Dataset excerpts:
********
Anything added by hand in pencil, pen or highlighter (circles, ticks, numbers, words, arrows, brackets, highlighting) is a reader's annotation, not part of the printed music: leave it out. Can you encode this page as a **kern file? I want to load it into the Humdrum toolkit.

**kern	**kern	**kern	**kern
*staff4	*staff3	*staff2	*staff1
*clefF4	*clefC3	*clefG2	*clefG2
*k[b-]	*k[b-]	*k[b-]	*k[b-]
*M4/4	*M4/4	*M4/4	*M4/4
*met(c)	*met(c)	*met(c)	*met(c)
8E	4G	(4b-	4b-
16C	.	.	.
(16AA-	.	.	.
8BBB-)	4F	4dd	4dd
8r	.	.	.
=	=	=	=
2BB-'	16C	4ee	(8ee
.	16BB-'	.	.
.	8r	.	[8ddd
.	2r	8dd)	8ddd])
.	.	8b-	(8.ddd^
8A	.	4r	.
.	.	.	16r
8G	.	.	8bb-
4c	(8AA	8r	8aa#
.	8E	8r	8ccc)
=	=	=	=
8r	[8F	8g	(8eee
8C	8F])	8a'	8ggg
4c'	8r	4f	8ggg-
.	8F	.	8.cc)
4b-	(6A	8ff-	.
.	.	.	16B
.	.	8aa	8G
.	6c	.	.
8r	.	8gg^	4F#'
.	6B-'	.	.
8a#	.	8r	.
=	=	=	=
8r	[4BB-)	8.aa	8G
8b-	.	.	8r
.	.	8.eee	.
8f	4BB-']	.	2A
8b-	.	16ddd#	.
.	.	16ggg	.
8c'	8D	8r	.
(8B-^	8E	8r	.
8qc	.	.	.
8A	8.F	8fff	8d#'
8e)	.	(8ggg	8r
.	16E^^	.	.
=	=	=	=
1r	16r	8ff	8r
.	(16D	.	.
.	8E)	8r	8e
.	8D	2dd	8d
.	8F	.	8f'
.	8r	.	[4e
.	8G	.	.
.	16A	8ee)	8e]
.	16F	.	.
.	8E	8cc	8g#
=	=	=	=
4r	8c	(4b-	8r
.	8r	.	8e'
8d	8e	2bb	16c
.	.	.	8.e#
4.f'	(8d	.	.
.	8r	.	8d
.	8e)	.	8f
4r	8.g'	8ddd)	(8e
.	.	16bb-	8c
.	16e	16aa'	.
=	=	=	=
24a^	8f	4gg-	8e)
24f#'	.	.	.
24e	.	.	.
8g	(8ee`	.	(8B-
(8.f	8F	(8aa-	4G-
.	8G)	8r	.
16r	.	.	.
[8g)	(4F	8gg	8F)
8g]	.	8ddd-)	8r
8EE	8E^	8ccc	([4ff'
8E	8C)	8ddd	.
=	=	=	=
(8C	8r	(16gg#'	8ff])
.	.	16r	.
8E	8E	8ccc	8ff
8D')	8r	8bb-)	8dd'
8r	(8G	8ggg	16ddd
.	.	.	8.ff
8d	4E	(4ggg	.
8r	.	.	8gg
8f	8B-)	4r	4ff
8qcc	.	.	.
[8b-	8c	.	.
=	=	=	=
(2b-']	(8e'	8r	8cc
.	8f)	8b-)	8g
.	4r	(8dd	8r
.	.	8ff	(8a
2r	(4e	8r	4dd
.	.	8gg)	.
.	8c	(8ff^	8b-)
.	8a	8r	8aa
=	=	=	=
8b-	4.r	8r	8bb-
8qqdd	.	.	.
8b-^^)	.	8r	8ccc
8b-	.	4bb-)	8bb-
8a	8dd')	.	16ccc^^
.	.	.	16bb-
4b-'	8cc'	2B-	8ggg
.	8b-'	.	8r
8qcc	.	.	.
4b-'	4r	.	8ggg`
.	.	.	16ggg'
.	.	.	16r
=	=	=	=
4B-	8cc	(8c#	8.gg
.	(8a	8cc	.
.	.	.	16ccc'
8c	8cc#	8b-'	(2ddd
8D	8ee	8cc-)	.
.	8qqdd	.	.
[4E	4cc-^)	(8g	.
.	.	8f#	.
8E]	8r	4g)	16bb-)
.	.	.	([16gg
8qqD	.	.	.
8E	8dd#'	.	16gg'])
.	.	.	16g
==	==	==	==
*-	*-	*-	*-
********
Identify every line in the entries above that contains the string "kern", and copy each of those lines in full.

### The completed task:
Anything added by hand in pencil, pen or highlighter (circles, ticks, numbers, words, arrows, brackets, highlighting) is a reader's annotation, not part of the printed music: leave it out. Can you encode this page as a **kern file? I want to load it into the Humdrum toolkit.
**kern	**kern	**kern	**kern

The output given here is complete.